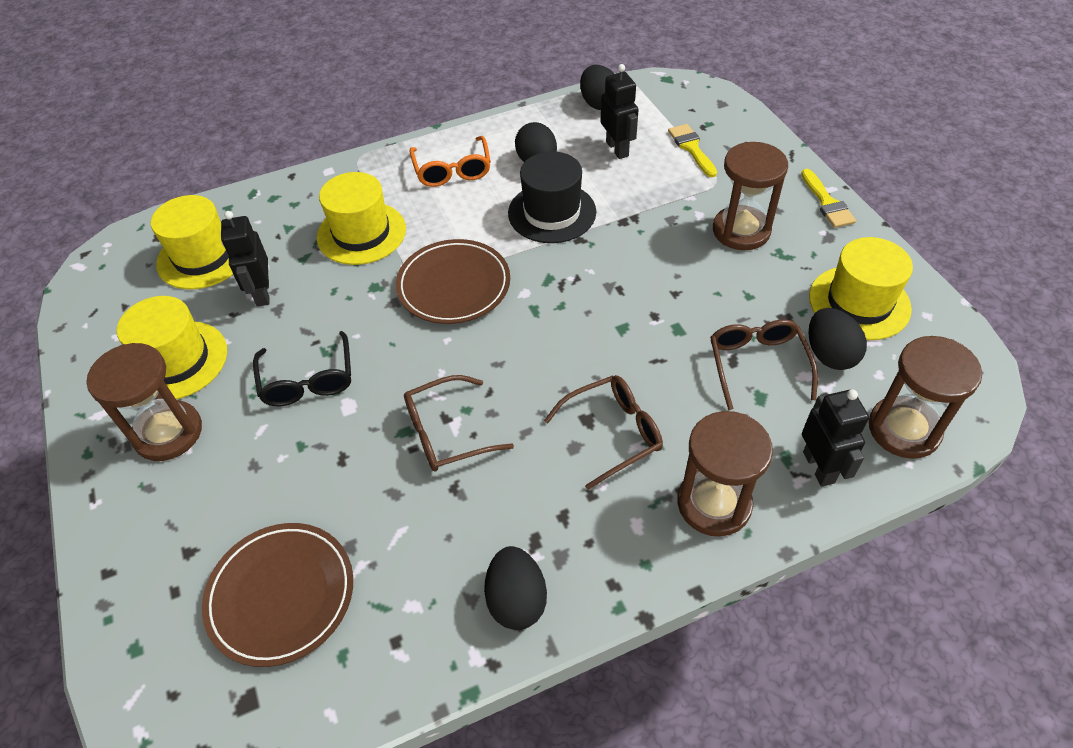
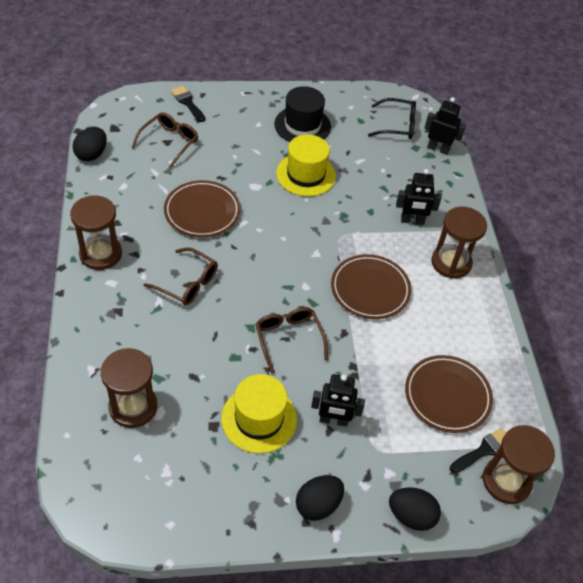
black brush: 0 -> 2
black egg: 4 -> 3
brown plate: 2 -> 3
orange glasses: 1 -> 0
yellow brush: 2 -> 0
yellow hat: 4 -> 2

□ □ □ □ □ □ □

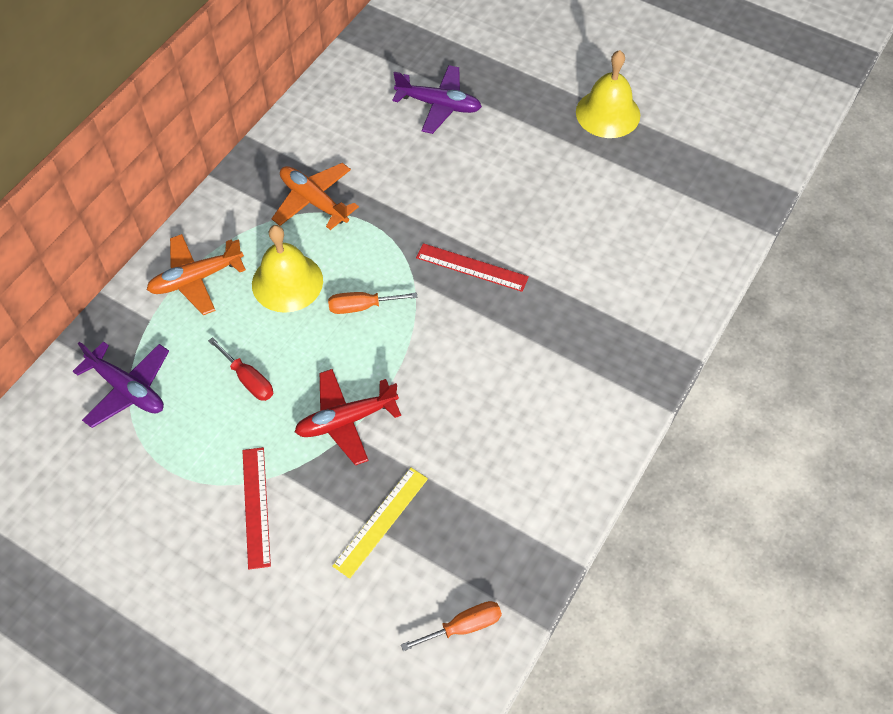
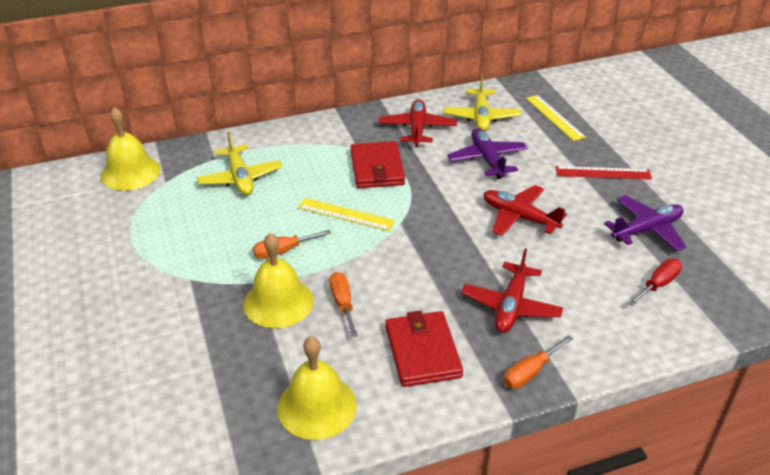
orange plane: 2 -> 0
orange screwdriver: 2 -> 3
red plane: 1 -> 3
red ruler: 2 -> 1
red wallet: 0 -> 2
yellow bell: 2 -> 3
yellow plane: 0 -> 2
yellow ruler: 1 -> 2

□ □ □ □ □ □ □

◆ **EXERCISE BRIEF**
Only the lines above starting with the one with "black brush: 0 -> 2" and going through the one with "yellow hat: 4 -> 2" are to be copied, word for word and with both ends kept.

◆ **ANSWER TO THIS EXERCISE**
black brush: 0 -> 2
black egg: 4 -> 3
brown plate: 2 -> 3
orange glasses: 1 -> 0
yellow brush: 2 -> 0
yellow hat: 4 -> 2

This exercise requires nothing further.